**WORK ORDER:** Nothing should differ. Repeat every record as written.

┄┄┄┄┄┄┄┄┄┄

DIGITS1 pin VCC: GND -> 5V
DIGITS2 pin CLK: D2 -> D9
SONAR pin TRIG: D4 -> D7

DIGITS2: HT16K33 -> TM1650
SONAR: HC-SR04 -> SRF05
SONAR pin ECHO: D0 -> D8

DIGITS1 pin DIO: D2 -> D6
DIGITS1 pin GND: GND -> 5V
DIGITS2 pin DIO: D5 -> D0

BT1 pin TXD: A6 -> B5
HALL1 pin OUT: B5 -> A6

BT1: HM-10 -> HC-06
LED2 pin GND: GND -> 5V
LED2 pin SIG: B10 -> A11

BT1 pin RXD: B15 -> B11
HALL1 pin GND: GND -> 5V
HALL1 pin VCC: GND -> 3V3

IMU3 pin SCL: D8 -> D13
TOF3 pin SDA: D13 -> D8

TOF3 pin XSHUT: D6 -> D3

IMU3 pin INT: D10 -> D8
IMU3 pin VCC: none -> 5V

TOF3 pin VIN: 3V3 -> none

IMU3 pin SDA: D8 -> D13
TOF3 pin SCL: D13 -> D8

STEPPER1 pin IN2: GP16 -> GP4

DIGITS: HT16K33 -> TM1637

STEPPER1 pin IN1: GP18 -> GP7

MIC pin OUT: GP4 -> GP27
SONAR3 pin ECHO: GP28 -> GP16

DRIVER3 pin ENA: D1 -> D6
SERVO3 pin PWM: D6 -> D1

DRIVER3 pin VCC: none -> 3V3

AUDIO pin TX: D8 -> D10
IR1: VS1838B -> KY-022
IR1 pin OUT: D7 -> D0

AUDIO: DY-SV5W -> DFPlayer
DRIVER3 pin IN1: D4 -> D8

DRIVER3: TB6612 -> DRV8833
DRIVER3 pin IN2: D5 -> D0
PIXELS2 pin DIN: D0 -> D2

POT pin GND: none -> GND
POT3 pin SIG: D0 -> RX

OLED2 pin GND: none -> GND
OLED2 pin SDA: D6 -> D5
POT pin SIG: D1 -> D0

┄┄┄┄┄┄┄┄┄┄

**RESULT:**
DIGITS1 pin VCC: GND -> 5V
DIGITS2 pin CLK: D2 -> D9
SONAR pin TRIG: D4 -> D7

DIGITS2: HT16K33 -> TM1650
SONAR: HC-SR04 -> SRF05
SONAR pin ECHO: D0 -> D8

DIGITS1 pin DIO: D2 -> D6
DIGITS1 pin GND: GND -> 5V
DIGITS2 pin DIO: D5 -> D0

BT1 pin TXD: A6 -> B5
HALL1 pin OUT: B5 -> A6

BT1: HM-10 -> HC-06
LED2 pin GND: GND -> 5V
LED2 pin SIG: B10 -> A11

BT1 pin RXD: B15 -> B11
HALL1 pin GND: GND -> 5V
HALL1 pin VCC: GND -> 3V3

IMU3 pin SCL: D8 -> D13
TOF3 pin SDA: D13 -> D8

TOF3 pin XSHUT: D6 -> D3

IMU3 pin INT: D10 -> D8
IMU3 pin VCC: none -> 5V

TOF3 pin VIN: 3V3 -> none

IMU3 pin SDA: D8 -> D13
TOF3 pin SCL: D13 -> D8

STEPPER1 pin IN2: GP16 -> GP4

DIGITS: HT16K33 -> TM1637

STEPPER1 pin IN1: GP18 -> GP7

MIC pin OUT: GP4 -> GP27
SONAR3 pin ECHO: GP28 -> GP16

DRIVER3 pin ENA: D1 -> D6
SERVO3 pin PWM: D6 -> D1

DRIVER3 pin VCC: none -> 3V3

AUDIO pin TX: D8 -> D10
IR1: VS1838B -> KY-022
IR1 pin OUT: D7 -> D0

AUDIO: DY-SV5W -> DFPlayer
DRIVER3 pin IN1: D4 -> D8

DRIVER3: TB6612 -> DRV8833
DRIVER3 pin IN2: D5 -> D0
PIXELS2 pin DIN: D0 -> D2

POT pin GND: none -> GND
POT3 pin SIG: D0 -> RX

OLED2 pin GND: none -> GND
OLED2 pin SDA: D6 -> D5
POT pin SIG: D1 -> D0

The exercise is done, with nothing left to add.